### PROBLEM TO WORK ON
Give only the lines from the one containing "camera: 20 degrees right, 10 degrees down" through the end of the material below, exactly as written.

--------

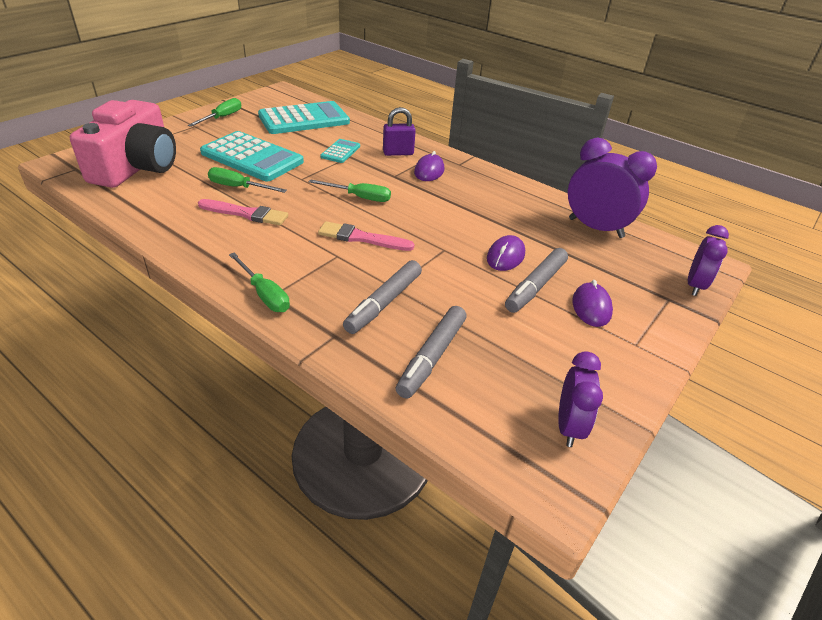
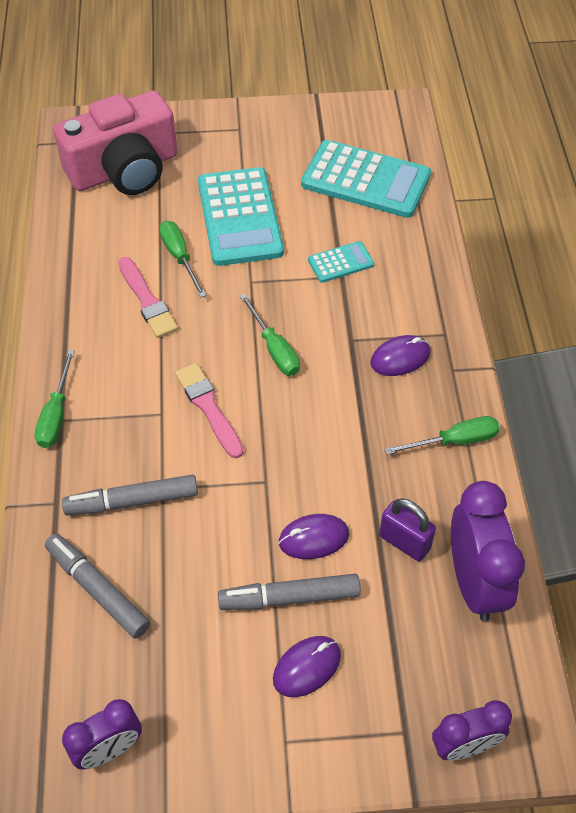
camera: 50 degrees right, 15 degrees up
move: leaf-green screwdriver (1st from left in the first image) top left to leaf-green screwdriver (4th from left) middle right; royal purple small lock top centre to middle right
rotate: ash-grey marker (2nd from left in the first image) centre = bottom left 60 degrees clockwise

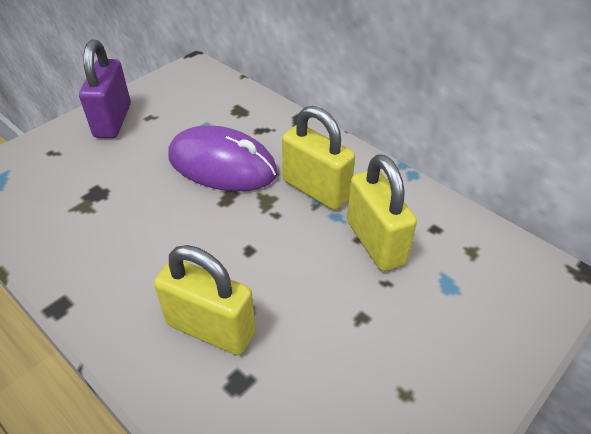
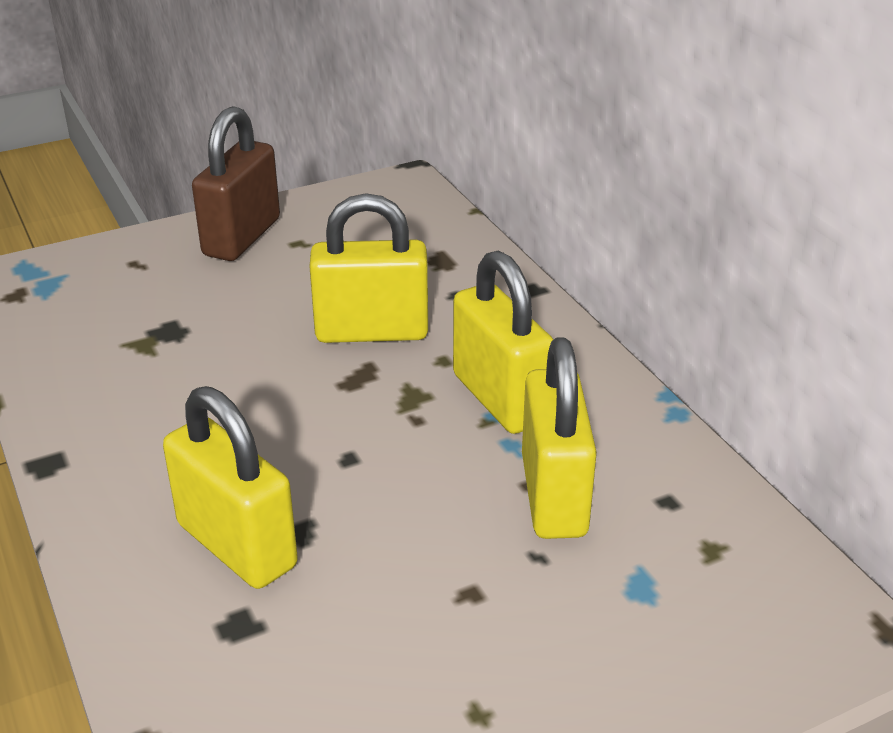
camera: 20 degrees right, 10 degrees down
replace: royal purple PC mouse centre to yellow small lock (2nd from left) centre
recolor: royal purple small lock top left to brown small lock top left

--------

### REPLY TO THE TASK
camera: 20 degrees right, 10 degrees down
replace: royal purple PC mouse centre to yellow small lock (2nd from left) centre
recolor: royal purple small lock top left to brown small lock top left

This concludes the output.